Input records:
____

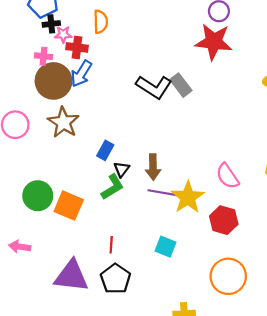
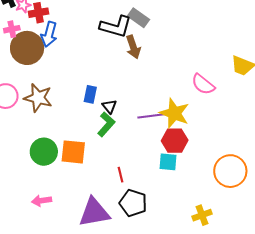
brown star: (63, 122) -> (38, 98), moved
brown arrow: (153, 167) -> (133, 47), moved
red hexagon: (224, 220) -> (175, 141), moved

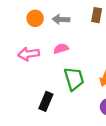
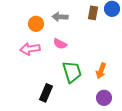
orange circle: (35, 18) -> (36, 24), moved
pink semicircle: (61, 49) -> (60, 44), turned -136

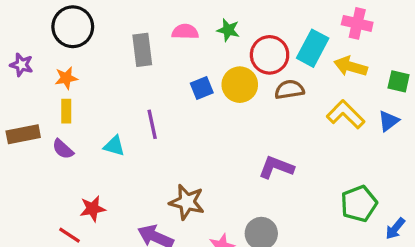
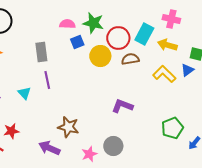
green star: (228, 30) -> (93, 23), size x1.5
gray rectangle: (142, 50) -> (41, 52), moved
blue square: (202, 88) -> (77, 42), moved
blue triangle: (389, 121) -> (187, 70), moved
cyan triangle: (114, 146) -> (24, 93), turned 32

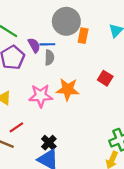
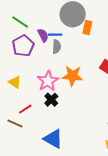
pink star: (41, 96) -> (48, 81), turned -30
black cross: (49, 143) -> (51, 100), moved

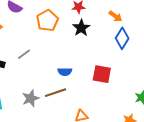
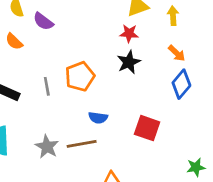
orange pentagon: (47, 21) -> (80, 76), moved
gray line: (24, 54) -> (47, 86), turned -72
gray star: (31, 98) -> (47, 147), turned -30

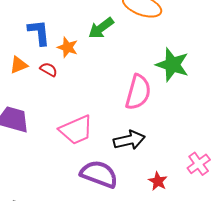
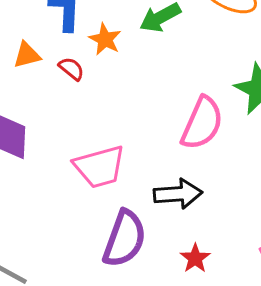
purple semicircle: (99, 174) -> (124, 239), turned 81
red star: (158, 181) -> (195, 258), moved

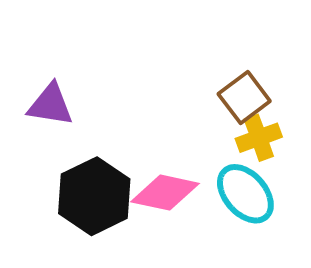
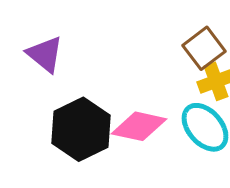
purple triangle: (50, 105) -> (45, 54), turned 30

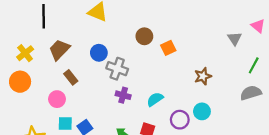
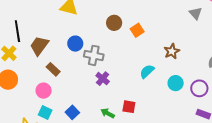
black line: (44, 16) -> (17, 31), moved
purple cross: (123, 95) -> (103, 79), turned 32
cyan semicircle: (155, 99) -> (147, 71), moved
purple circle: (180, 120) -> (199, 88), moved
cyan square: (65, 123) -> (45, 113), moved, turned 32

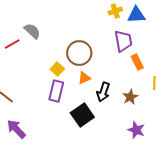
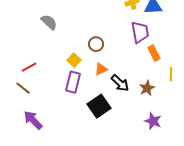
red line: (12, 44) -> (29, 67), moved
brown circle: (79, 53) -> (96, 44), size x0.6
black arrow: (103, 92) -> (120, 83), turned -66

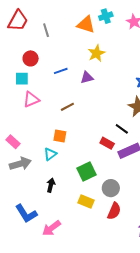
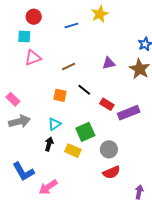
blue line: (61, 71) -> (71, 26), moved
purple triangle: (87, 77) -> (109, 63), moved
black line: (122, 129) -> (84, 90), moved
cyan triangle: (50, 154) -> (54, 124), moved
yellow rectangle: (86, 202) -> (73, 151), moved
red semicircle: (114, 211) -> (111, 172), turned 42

____

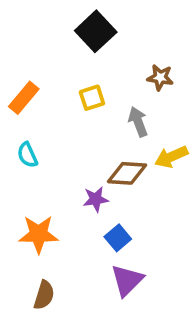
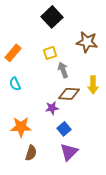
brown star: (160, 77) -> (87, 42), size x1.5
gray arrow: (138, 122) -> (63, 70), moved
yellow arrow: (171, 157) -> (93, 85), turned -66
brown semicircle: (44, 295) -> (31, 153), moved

____

What you have to do: An exact copy is needed. It runs from the line above containing "pink star: (41, 96) -> (48, 81), turned -30" down to the line containing "red line: (12, 44) -> (29, 67), moved", both included, with no pictures.

Output:
pink star: (41, 96) -> (48, 81), turned -30
black cross: (49, 143) -> (51, 100), moved

orange pentagon: (47, 21) -> (80, 76), moved
gray line: (24, 54) -> (47, 86), turned -72
gray star: (31, 98) -> (47, 147), turned -30

purple semicircle: (99, 174) -> (124, 239), turned 81
red star: (158, 181) -> (195, 258), moved

purple triangle: (50, 105) -> (45, 54), turned 30

black line: (44, 16) -> (17, 31), moved
purple cross: (123, 95) -> (103, 79), turned 32
cyan semicircle: (155, 99) -> (147, 71), moved
purple circle: (180, 120) -> (199, 88), moved
cyan square: (65, 123) -> (45, 113), moved, turned 32

red line: (12, 44) -> (29, 67), moved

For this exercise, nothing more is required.